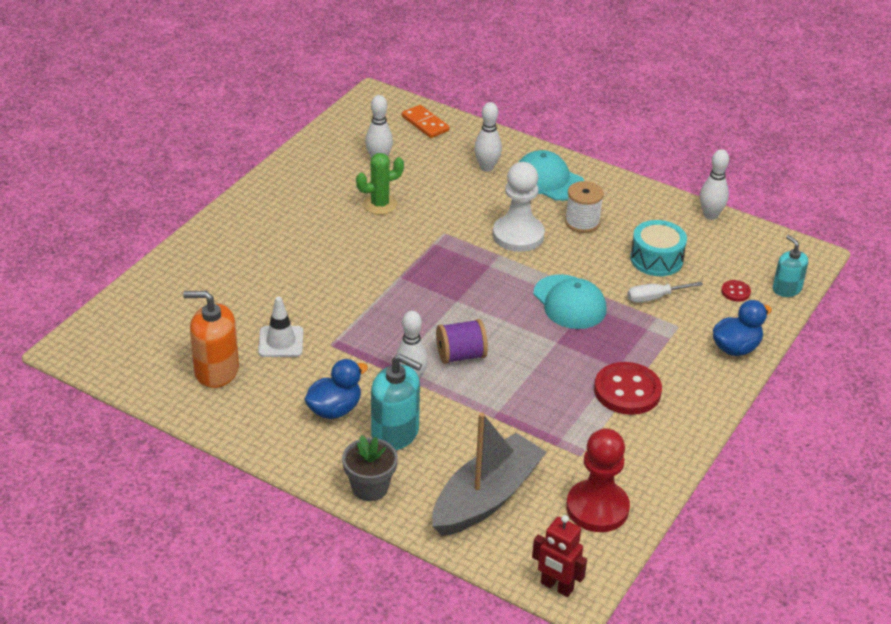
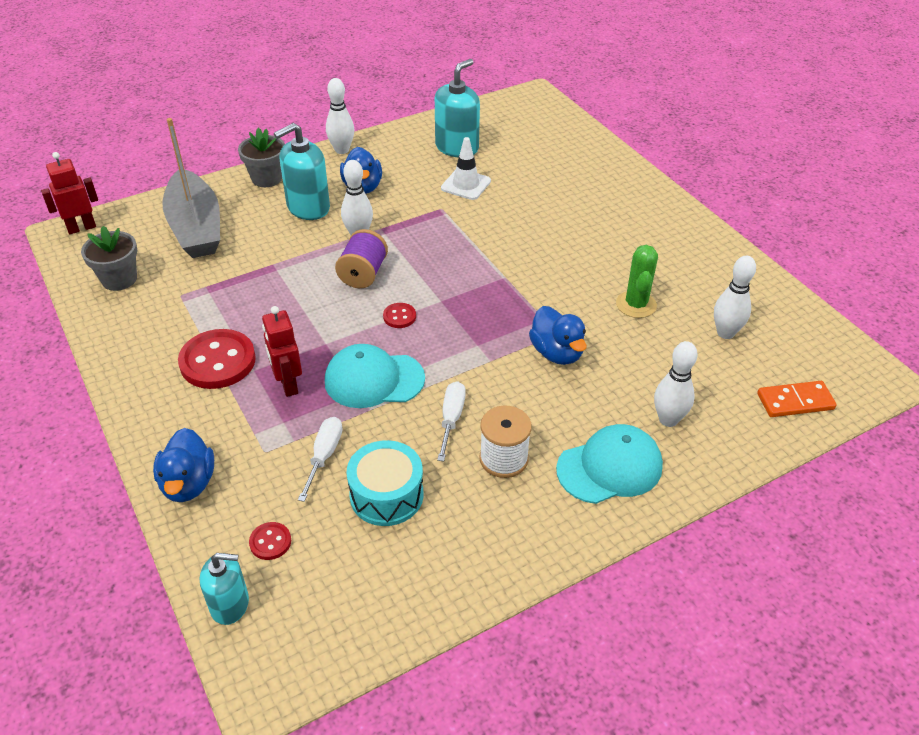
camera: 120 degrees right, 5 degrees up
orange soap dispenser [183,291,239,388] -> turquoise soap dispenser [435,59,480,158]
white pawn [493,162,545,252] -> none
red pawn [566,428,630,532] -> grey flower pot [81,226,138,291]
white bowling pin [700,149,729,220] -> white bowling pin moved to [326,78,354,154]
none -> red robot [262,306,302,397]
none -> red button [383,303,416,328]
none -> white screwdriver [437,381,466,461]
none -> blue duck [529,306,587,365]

--- What to produce ---
Give every record again exactly, apart from the pictures, which stay out.

--- Answer below ---
camera: 120 degrees right, 5 degrees up
orange soap dispenser [183,291,239,388] -> turquoise soap dispenser [435,59,480,158]
white pawn [493,162,545,252] -> none
red pawn [566,428,630,532] -> grey flower pot [81,226,138,291]
white bowling pin [700,149,729,220] -> white bowling pin moved to [326,78,354,154]
none -> red robot [262,306,302,397]
none -> red button [383,303,416,328]
none -> white screwdriver [437,381,466,461]
none -> blue duck [529,306,587,365]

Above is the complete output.